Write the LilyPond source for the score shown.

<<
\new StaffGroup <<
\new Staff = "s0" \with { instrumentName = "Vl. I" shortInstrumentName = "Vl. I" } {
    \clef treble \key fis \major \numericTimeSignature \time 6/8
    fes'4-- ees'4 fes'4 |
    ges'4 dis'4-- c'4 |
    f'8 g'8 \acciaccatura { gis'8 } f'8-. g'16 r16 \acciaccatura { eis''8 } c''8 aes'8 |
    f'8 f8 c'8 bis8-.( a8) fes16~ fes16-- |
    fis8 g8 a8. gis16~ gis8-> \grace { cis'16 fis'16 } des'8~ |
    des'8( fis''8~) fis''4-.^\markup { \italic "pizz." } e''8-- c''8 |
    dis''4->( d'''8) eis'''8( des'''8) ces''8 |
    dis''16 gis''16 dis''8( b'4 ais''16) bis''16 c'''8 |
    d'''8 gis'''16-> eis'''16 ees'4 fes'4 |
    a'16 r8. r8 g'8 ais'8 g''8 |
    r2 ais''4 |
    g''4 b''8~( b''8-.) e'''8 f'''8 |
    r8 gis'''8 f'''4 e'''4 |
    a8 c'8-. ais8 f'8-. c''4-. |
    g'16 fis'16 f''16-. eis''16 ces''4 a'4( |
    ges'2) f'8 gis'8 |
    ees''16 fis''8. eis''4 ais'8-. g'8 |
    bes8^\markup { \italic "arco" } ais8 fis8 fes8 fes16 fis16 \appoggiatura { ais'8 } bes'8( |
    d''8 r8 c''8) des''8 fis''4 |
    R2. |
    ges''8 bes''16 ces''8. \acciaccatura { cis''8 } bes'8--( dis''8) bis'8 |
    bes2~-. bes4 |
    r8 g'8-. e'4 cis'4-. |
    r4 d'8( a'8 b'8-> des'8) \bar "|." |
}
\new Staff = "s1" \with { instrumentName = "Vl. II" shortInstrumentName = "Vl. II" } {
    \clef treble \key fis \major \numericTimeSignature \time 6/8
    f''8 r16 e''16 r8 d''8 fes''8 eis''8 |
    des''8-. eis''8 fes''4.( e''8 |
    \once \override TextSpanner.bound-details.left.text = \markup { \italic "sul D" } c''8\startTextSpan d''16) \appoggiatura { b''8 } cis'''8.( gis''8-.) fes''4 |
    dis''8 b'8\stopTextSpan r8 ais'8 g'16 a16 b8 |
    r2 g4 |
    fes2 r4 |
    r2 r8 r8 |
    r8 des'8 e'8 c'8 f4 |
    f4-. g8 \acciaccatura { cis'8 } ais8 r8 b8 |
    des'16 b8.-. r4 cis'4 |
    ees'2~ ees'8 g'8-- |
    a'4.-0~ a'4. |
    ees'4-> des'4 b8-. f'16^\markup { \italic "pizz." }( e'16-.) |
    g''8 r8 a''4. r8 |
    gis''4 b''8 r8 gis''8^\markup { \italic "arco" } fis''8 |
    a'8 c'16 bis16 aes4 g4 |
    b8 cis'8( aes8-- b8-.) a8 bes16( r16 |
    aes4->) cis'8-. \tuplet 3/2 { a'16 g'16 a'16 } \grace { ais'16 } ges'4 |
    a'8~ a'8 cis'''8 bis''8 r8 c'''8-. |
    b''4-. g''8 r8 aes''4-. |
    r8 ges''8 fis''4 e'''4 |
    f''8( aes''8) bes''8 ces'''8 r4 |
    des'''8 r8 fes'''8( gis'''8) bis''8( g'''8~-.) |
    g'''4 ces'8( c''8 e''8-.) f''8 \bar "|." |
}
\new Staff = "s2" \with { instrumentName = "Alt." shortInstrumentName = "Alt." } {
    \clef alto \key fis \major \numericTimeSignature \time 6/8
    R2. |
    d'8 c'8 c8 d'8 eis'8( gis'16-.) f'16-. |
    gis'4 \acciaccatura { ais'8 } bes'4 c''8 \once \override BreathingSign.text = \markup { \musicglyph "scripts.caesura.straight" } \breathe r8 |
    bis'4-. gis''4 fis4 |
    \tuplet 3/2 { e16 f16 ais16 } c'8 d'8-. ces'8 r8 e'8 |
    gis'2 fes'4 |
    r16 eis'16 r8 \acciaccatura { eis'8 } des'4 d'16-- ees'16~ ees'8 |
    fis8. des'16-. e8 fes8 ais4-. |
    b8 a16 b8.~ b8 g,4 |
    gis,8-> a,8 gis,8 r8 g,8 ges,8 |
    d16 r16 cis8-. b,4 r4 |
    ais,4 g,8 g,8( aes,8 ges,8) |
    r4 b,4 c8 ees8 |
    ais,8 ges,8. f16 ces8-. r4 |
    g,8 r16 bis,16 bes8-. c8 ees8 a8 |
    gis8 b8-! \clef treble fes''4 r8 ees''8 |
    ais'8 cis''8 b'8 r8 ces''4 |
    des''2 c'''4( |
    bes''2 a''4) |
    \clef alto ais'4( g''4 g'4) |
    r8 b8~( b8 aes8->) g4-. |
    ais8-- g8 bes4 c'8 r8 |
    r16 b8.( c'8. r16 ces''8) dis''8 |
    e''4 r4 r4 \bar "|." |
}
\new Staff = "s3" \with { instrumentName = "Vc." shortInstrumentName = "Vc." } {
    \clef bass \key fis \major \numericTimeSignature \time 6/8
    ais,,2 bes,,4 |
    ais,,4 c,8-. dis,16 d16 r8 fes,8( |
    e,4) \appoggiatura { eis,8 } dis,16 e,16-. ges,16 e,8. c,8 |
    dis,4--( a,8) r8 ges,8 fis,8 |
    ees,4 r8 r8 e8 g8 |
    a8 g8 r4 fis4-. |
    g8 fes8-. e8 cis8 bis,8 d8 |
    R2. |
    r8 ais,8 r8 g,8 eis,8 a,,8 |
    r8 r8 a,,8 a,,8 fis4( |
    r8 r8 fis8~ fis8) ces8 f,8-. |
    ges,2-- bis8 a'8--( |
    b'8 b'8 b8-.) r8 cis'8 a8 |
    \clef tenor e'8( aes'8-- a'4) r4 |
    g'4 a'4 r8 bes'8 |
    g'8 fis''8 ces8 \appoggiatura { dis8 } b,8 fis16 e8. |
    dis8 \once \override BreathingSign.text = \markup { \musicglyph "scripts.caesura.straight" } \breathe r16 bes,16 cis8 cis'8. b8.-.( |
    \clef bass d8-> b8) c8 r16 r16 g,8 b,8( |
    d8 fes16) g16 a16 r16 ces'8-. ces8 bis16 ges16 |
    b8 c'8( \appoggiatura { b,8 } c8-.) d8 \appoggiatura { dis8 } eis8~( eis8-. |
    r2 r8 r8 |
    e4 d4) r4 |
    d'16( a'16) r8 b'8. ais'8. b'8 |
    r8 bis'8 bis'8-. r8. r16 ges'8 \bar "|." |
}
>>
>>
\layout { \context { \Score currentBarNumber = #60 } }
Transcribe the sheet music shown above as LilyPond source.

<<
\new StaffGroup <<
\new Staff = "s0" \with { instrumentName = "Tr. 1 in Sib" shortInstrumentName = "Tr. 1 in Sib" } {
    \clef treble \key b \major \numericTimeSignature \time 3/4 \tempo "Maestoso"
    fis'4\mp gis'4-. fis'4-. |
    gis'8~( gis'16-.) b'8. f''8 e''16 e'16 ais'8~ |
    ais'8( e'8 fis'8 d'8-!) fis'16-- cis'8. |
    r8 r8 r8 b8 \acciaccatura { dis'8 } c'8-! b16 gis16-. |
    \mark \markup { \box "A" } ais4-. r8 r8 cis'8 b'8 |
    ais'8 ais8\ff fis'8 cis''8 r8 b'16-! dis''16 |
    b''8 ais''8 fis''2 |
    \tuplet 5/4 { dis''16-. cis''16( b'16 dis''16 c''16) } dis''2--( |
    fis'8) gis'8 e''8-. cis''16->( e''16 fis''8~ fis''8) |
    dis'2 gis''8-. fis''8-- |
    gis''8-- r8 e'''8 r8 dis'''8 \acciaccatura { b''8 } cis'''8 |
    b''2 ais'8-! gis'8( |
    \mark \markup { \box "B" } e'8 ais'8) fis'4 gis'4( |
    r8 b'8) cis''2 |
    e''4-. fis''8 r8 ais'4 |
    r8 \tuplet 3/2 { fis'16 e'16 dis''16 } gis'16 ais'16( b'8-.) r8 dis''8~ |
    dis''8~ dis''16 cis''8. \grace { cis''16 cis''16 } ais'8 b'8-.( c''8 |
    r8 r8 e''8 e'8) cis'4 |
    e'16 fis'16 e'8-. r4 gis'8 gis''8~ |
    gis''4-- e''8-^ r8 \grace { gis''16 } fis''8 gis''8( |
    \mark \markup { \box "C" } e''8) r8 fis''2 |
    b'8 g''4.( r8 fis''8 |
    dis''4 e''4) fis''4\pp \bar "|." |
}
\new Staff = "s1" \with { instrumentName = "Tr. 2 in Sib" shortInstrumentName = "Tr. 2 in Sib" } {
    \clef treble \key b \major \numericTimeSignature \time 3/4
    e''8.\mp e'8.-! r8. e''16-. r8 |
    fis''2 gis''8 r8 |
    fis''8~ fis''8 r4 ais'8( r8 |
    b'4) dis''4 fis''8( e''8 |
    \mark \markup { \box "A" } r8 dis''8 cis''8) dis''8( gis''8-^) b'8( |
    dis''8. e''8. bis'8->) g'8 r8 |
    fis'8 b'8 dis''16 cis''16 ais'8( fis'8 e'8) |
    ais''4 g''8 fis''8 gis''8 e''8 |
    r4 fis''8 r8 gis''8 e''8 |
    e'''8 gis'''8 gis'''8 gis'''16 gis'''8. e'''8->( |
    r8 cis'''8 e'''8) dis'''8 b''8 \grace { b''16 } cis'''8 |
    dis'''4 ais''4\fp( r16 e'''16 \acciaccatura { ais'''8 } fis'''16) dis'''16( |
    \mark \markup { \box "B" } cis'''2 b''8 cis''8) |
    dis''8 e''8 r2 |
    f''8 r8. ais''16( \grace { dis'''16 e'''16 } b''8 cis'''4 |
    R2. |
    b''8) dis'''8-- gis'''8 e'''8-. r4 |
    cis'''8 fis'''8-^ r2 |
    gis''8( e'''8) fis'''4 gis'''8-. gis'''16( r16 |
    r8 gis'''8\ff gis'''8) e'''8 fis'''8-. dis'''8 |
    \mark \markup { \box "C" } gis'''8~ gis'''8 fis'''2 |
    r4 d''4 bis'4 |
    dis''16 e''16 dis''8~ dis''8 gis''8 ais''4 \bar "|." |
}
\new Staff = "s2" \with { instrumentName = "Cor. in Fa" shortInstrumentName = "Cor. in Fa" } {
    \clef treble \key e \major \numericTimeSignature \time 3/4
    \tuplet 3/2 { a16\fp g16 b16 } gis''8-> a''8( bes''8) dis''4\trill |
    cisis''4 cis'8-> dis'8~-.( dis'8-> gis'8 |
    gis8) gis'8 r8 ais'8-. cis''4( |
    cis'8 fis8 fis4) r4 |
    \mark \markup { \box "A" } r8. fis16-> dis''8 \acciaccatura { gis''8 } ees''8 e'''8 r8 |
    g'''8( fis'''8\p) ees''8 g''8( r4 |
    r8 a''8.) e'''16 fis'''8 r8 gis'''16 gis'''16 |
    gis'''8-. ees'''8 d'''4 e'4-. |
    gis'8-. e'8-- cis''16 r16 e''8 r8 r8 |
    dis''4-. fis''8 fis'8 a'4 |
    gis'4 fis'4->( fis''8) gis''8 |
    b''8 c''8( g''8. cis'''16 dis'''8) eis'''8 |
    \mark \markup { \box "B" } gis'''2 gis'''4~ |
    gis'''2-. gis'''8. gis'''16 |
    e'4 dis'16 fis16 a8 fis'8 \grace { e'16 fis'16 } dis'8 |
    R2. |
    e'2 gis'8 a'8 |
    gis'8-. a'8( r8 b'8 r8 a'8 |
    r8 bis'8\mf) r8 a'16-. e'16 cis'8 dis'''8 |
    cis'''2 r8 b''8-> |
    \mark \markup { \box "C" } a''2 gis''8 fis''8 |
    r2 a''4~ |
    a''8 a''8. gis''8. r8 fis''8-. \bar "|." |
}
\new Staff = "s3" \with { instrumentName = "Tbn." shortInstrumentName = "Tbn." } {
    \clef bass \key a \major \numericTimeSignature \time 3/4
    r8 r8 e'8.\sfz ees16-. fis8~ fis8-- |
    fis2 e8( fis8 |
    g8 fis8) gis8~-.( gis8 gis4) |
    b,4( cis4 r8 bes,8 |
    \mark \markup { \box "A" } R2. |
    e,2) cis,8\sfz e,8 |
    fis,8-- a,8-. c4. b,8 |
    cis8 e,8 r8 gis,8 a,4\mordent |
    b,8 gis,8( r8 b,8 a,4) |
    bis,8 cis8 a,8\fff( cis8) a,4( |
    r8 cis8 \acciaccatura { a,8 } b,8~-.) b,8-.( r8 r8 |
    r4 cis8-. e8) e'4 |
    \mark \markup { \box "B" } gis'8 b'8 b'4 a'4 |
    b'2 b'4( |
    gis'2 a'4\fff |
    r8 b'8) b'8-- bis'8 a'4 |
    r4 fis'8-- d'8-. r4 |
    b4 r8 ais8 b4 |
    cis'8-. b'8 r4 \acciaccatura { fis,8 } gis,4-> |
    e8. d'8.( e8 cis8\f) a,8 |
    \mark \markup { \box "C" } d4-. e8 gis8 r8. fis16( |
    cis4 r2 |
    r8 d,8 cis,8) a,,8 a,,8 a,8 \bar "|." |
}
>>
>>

· · · ·

What to produce
Copy out every line of the listing above that contains the word "italic".

Expected answer
    des'8( fis''8~) fis''4-.^\markup { \italic "pizz." } e''8-- c''8 |
    bes8^\markup { \italic "arco" } ais8 fis8 fes8 fes16 fis16 \appoggiatura { ais'8 } bes'8( |
    \once \override TextSpanner.bound-details.left.text = \markup { \italic "sul D" } c''8\startTextSpan d''16) \appoggiatura { b''8 } cis'''8.( gis''8-.) fes''4 |
    ees'4-> des'4 b8-. f'16^\markup { \italic "pizz." }( e'16-.) |
    gis''4 b''8 r8 gis''8^\markup { \italic "arco" } fis''8 |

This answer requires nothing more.